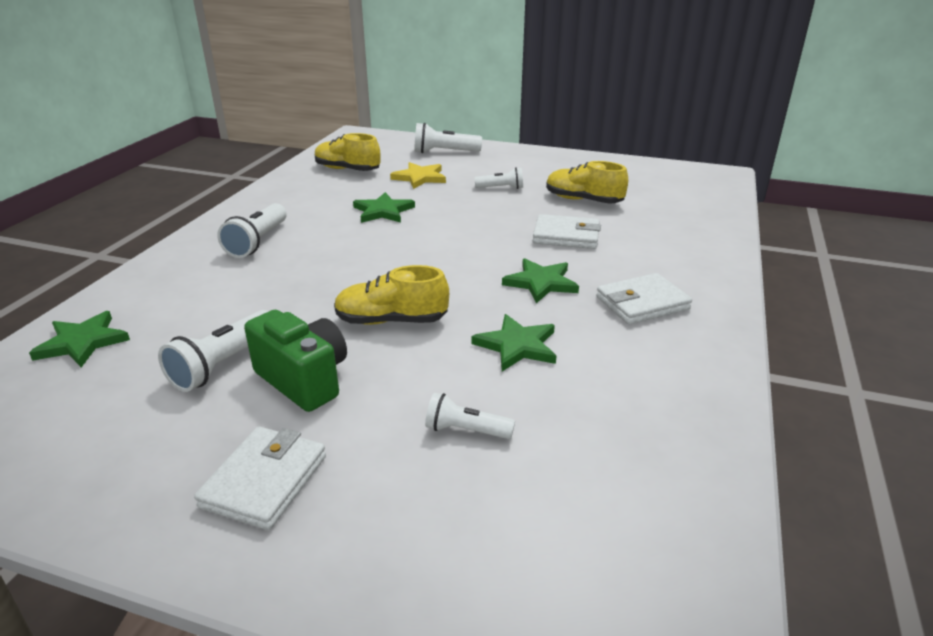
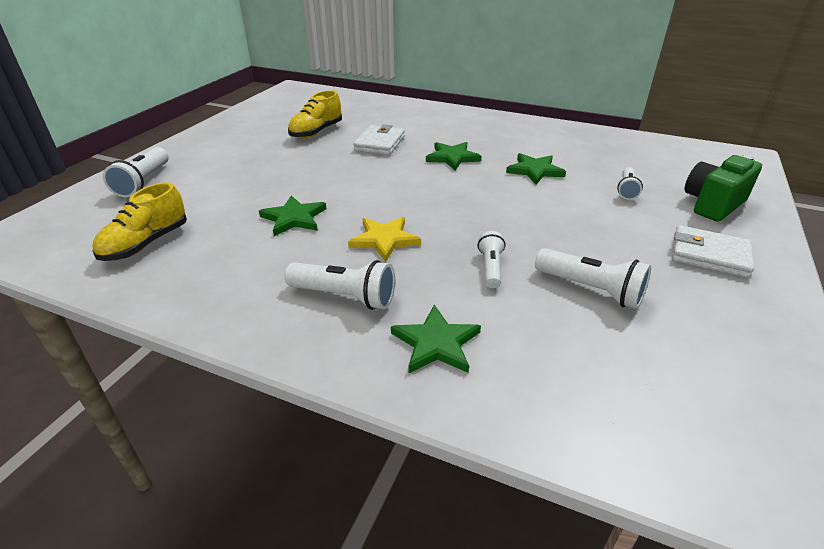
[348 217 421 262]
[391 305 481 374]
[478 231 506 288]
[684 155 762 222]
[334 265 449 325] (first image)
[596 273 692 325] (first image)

...

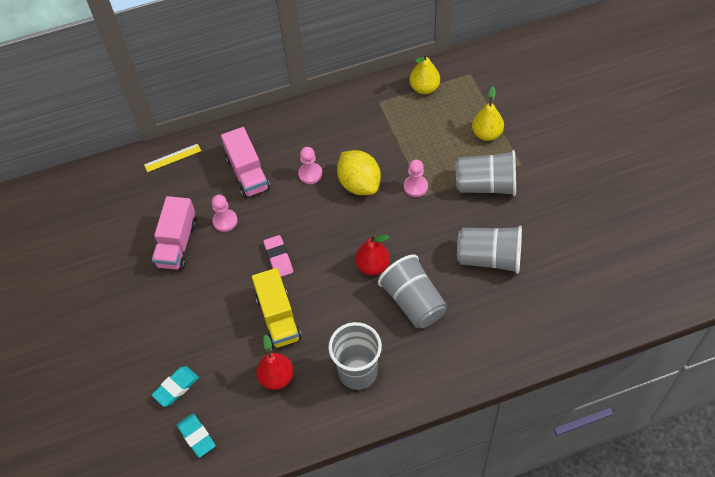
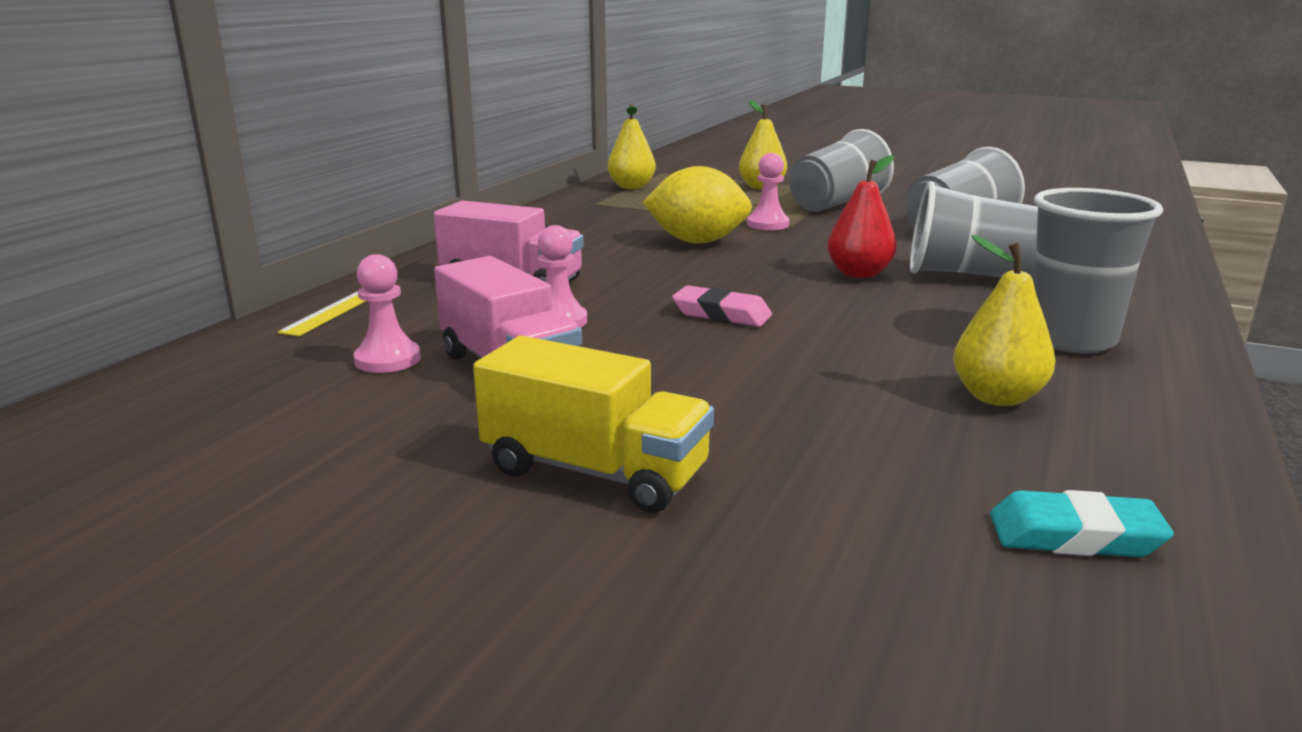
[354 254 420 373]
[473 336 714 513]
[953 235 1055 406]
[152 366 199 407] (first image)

Task requirements: Set down only the lines above that fall between the line holding "[478 231 506 288]" and the line holding "[596 273 692 325] (first image)", inclusive, keeping each exact.

Result below:
[478 231 506 288]
[684 155 762 222]
[334 265 449 325] (first image)
[596 273 692 325] (first image)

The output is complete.